Task prompt =
Copy out exactly the lines from the line containing "C6: 150uF (plus" to the end of the listing.

Data in this exercise =
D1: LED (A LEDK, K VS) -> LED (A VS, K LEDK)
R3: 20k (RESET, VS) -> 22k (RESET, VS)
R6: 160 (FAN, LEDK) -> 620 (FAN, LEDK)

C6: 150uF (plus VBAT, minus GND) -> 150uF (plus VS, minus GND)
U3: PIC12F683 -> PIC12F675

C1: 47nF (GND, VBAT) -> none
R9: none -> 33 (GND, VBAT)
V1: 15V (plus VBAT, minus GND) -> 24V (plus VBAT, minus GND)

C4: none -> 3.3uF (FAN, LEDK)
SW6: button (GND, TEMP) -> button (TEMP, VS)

Answer area =
C6: 150uF (plus VBAT, minus GND) -> 150uF (plus VS, minus GND)
U3: PIC12F683 -> PIC12F675

C1: 47nF (GND, VBAT) -> none
R9: none -> 33 (GND, VBAT)
V1: 15V (plus VBAT, minus GND) -> 24V (plus VBAT, minus GND)

C4: none -> 3.3uF (FAN, LEDK)
SW6: button (GND, TEMP) -> button (TEMP, VS)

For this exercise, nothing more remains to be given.